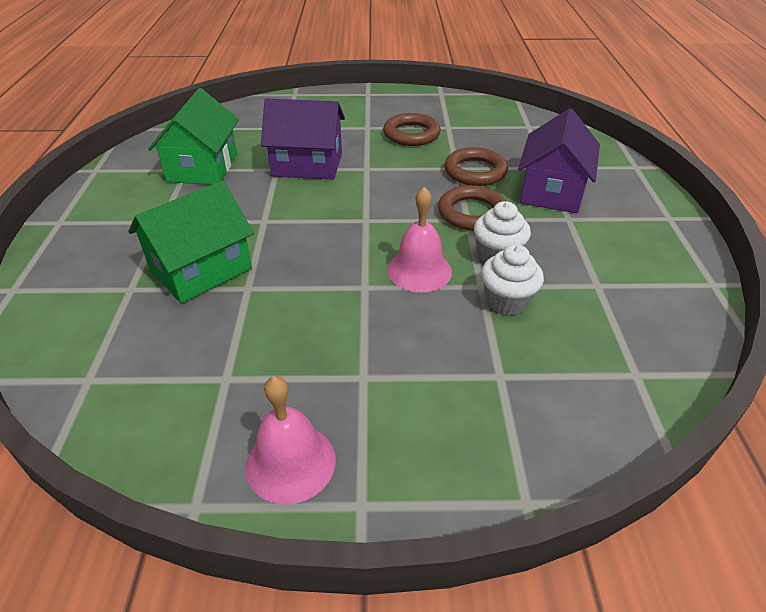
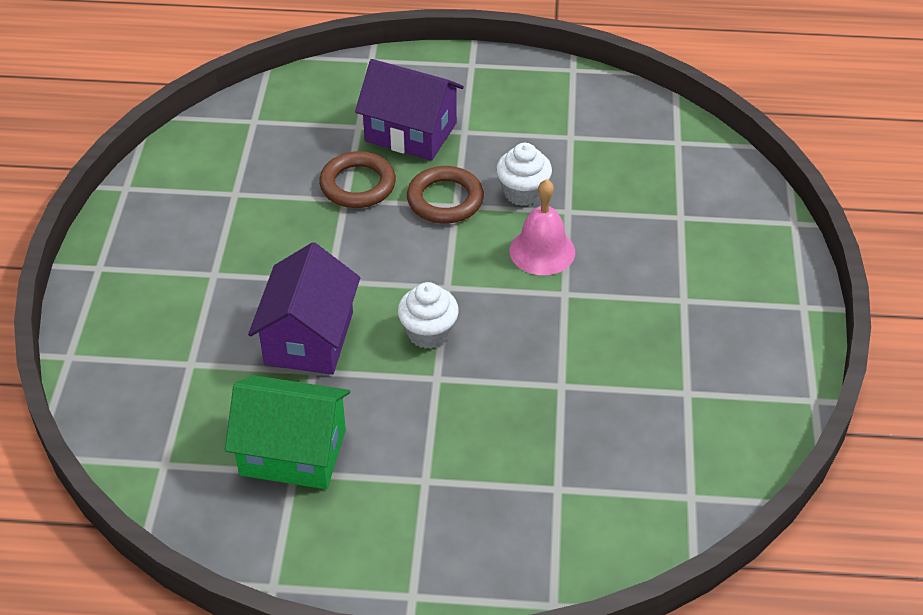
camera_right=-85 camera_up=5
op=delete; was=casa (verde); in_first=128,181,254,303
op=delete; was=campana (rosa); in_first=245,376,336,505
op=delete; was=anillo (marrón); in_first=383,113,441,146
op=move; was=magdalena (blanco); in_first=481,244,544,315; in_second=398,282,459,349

★ ★ ★ ★

PROBLEM STATEMENT =>
There is one span to return: the line holding "op=delete; was=campana (rosa);" and every line after it through the end of the listing above; please give it exactly and add nothing.

TASK OUTPUT =>
op=delete; was=campana (rosa); in_first=245,376,336,505
op=delete; was=anillo (marrón); in_first=383,113,441,146
op=move; was=magdalena (blanco); in_first=481,244,544,315; in_second=398,282,459,349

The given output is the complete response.